(What to do) Reproduce the records below exactly; the images should not appear.

** Records follows **

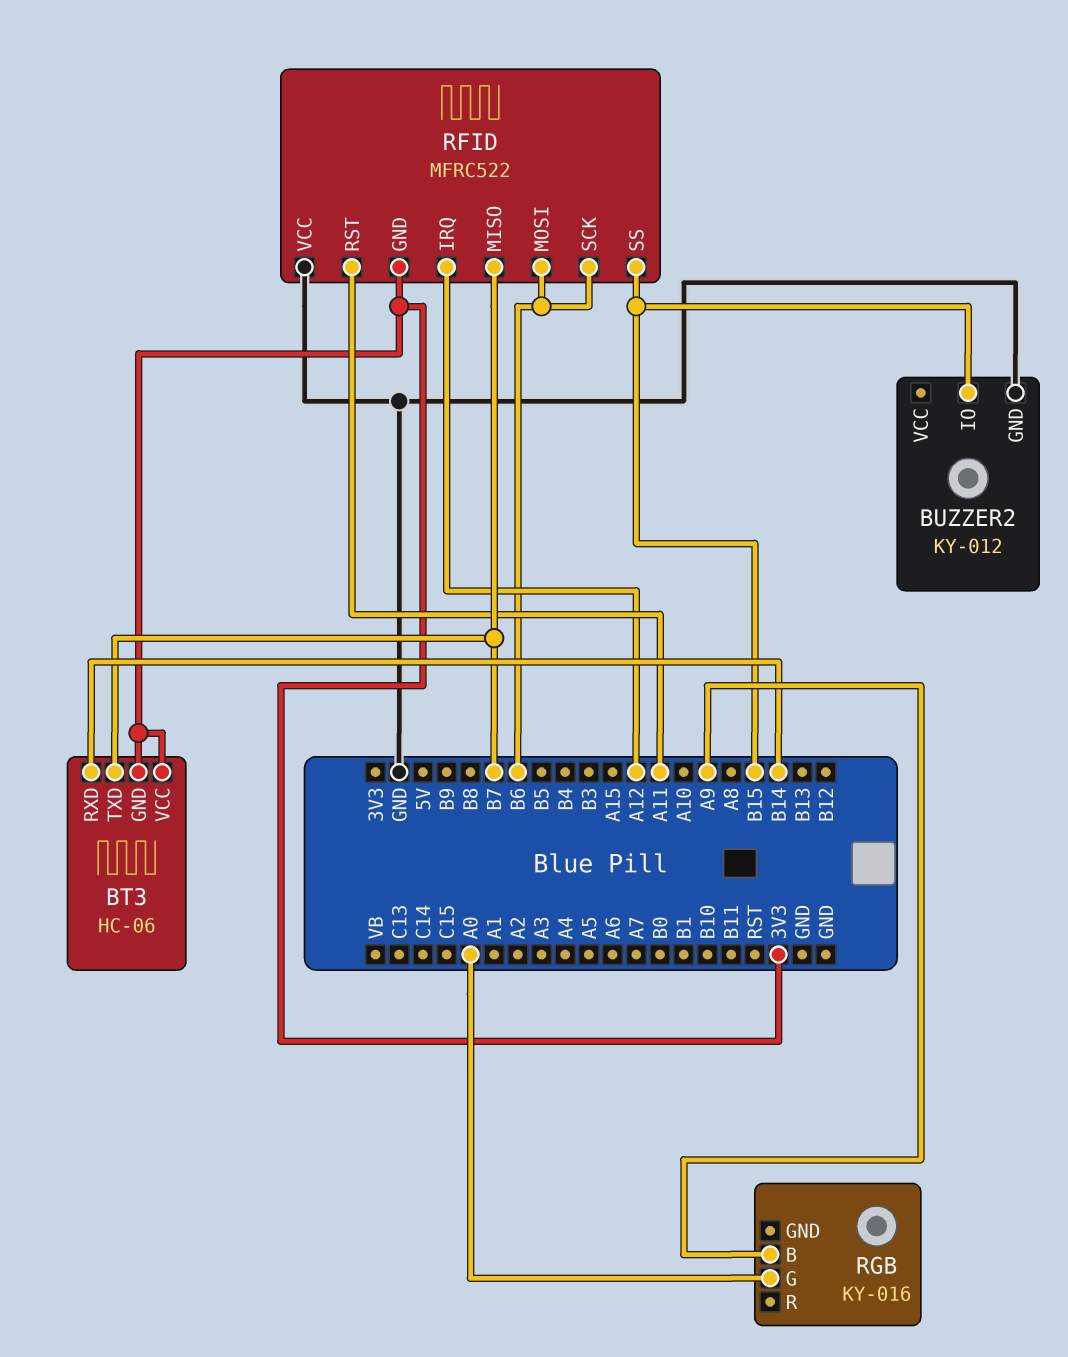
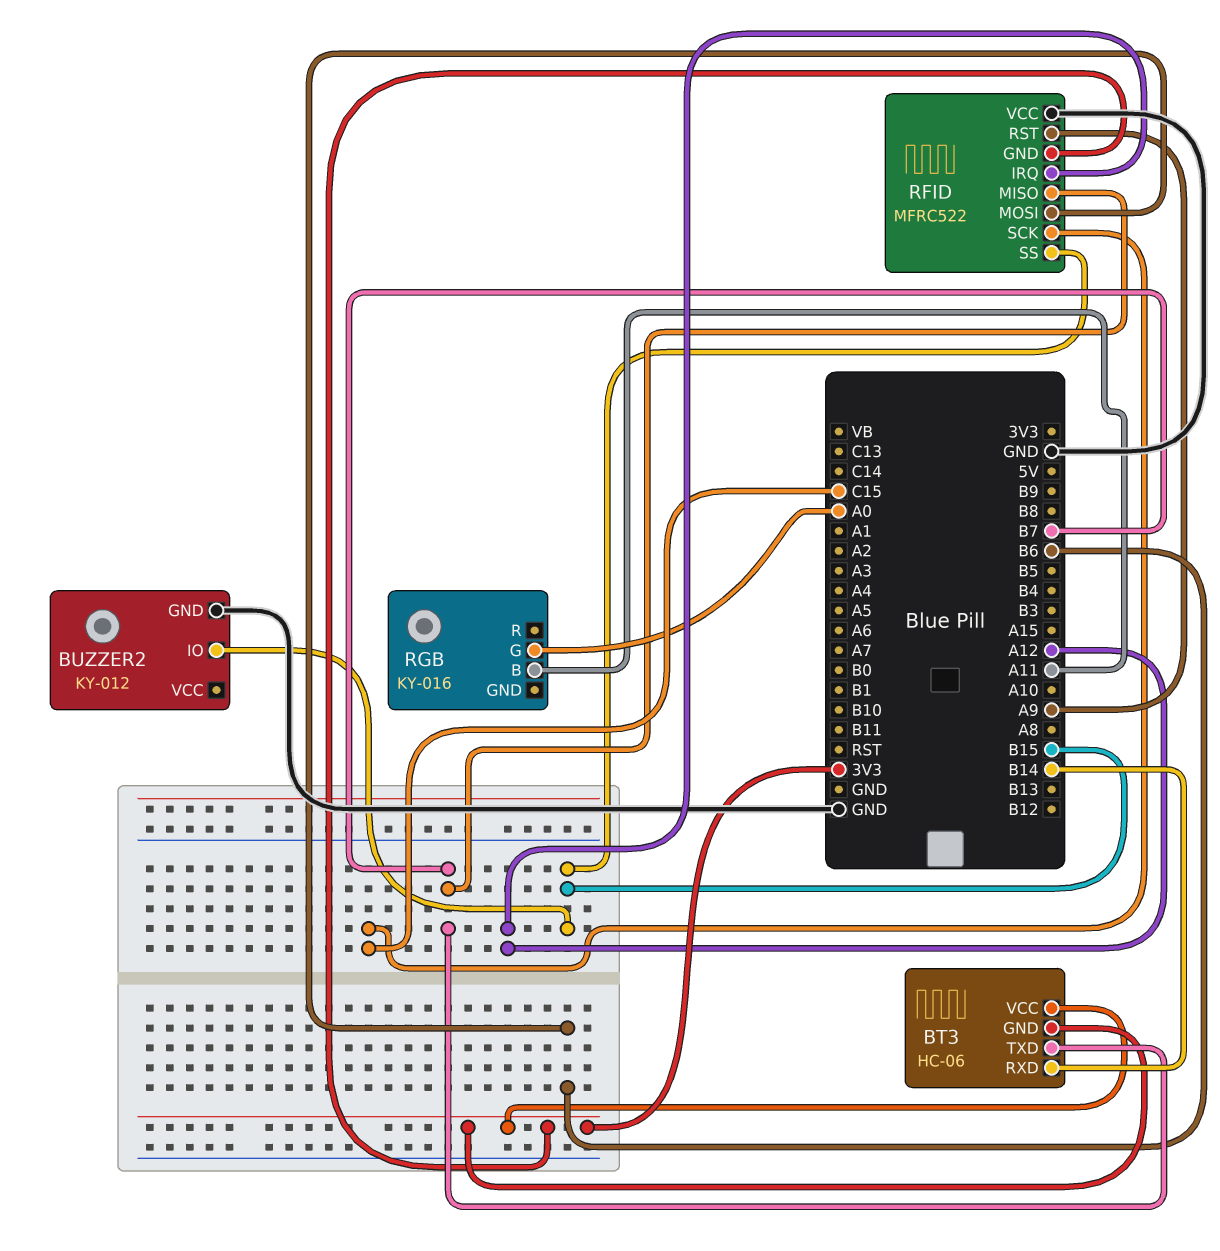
RFID pin RST: A11 -> A9
RFID pin SCK: B6 -> C15
RGB pin B: A9 -> A11

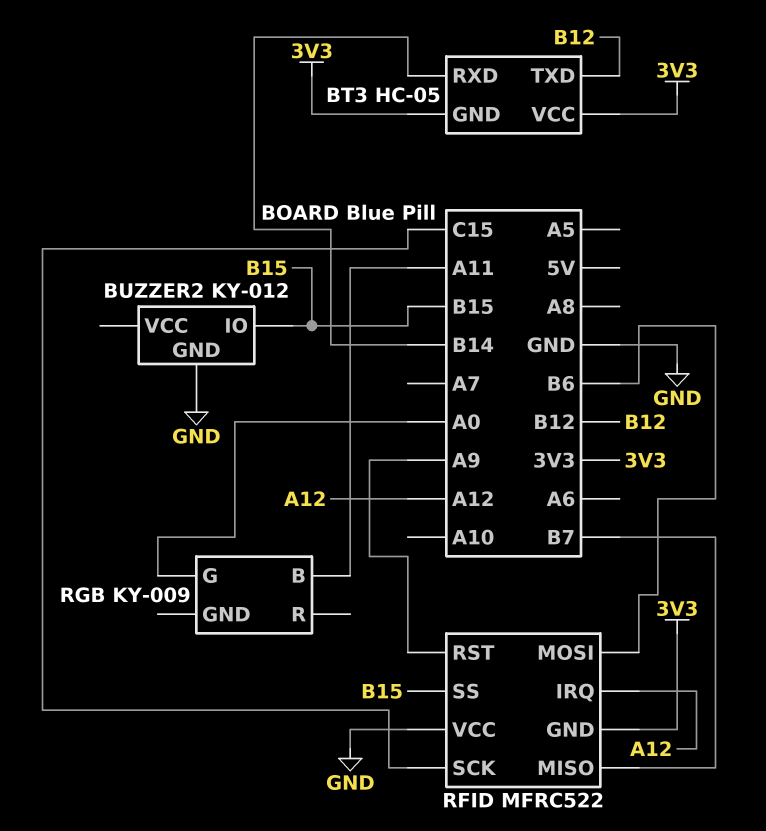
BT3: HC-06 -> HC-05
BT3 pin TXD: B7 -> B12
RGB: KY-016 -> KY-009

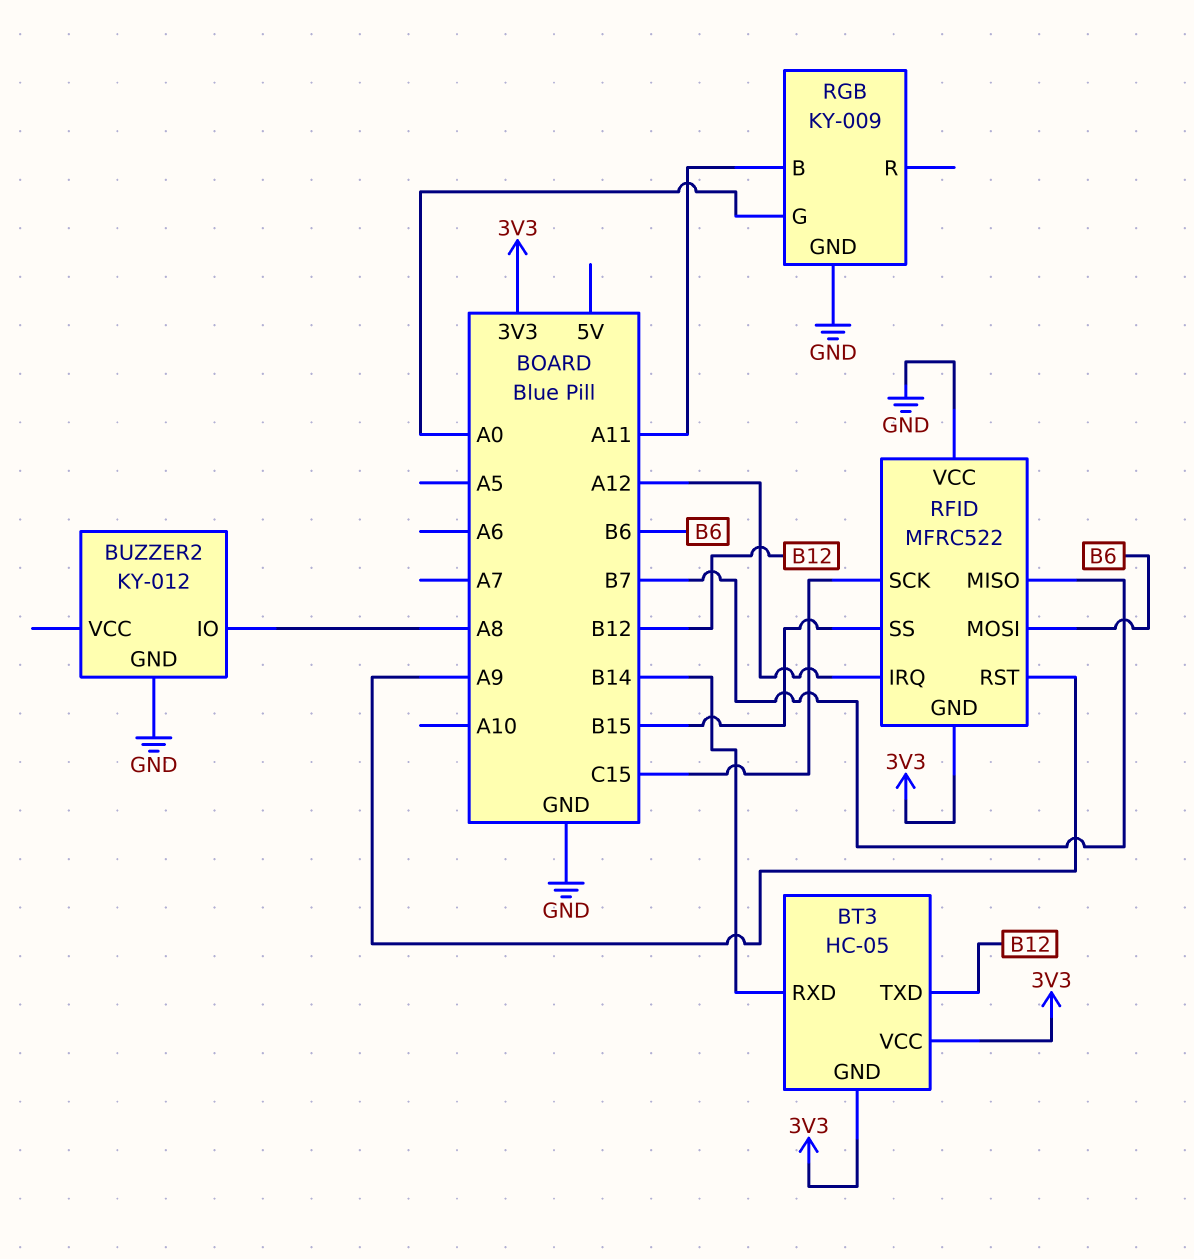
BUZZER2 pin IO: B15 -> A8
RGB pin GND: none -> GND

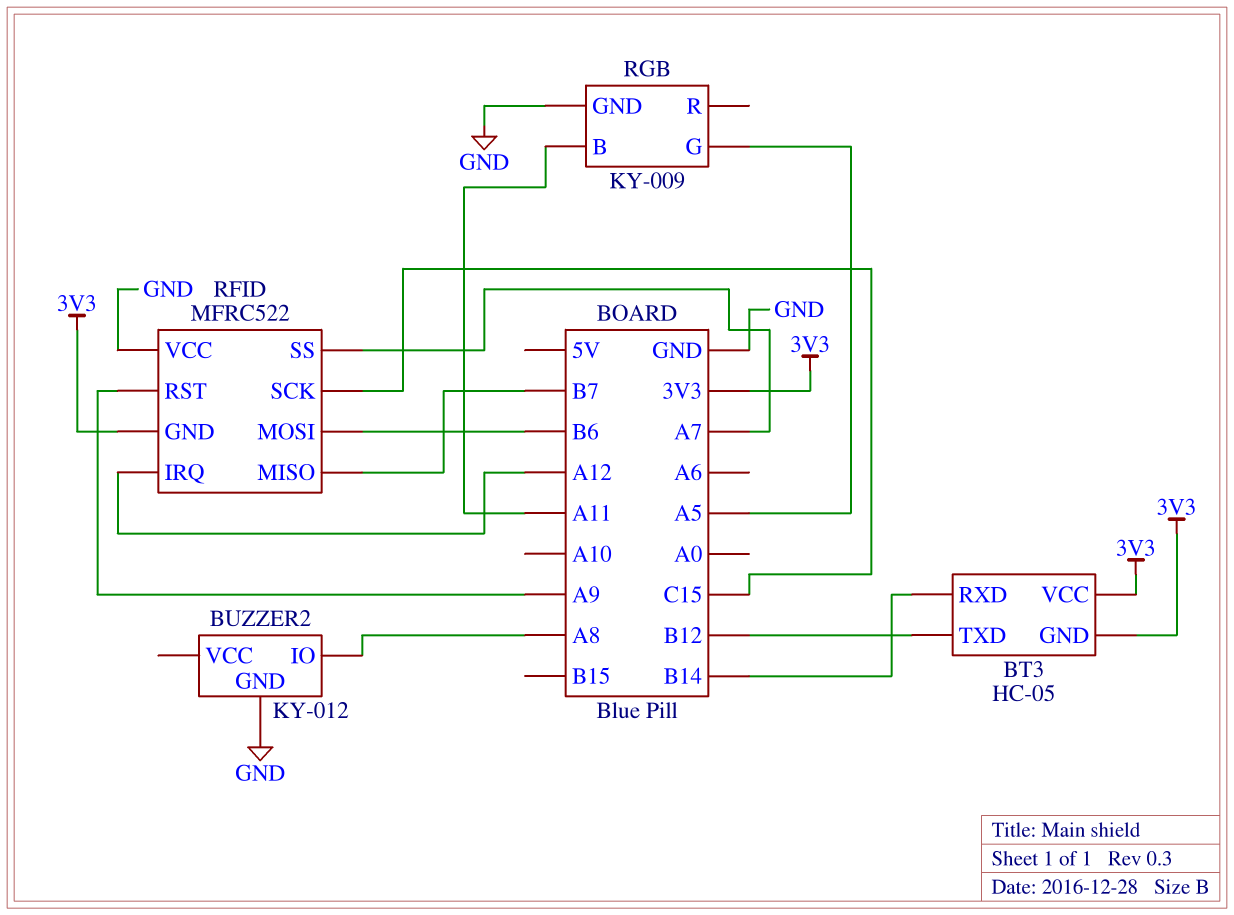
RFID pin SS: B15 -> A7
RGB pin G: A0 -> A5

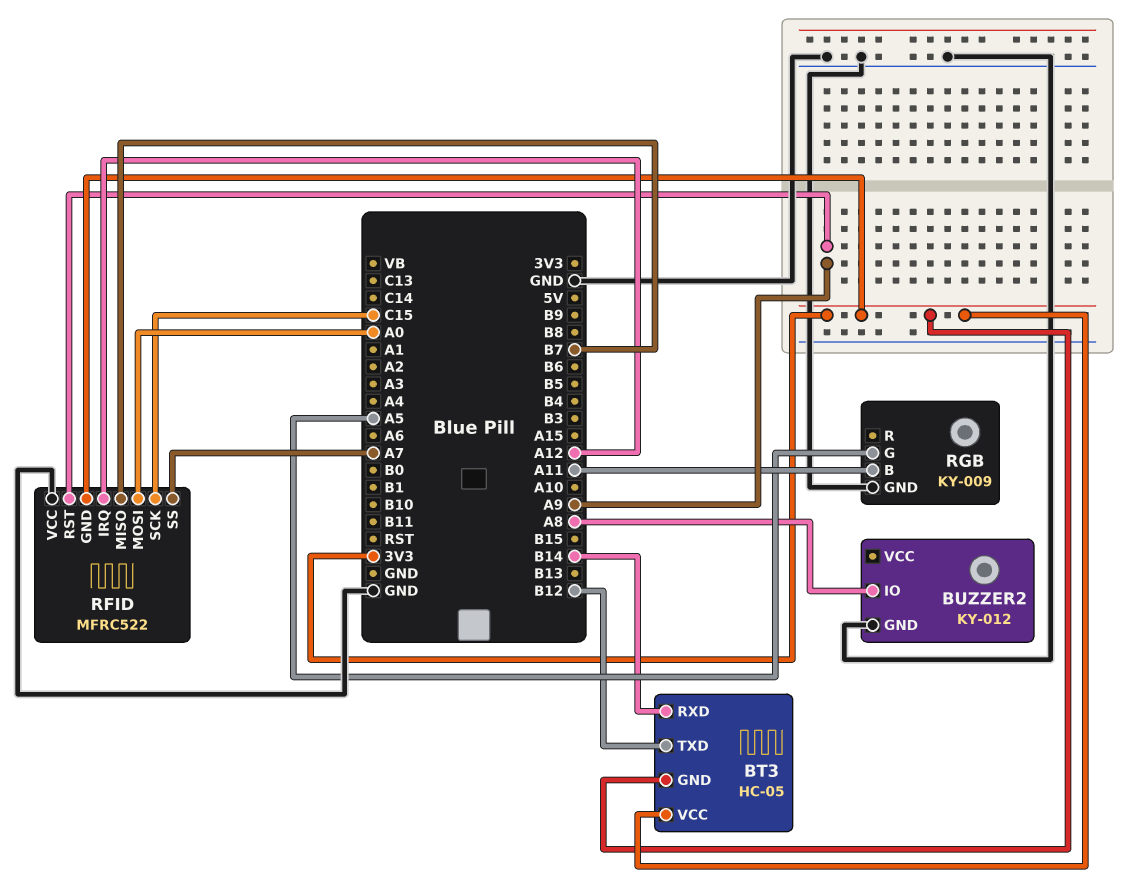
RFID pin MOSI: B6 -> A0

** End of Records **

(Completed exercise)
RFID pin RST: A11 -> A9
RFID pin SCK: B6 -> C15
RGB pin B: A9 -> A11

BT3: HC-06 -> HC-05
BT3 pin TXD: B7 -> B12
RGB: KY-016 -> KY-009

BUZZER2 pin IO: B15 -> A8
RGB pin GND: none -> GND

RFID pin SS: B15 -> A7
RGB pin G: A0 -> A5

RFID pin MOSI: B6 -> A0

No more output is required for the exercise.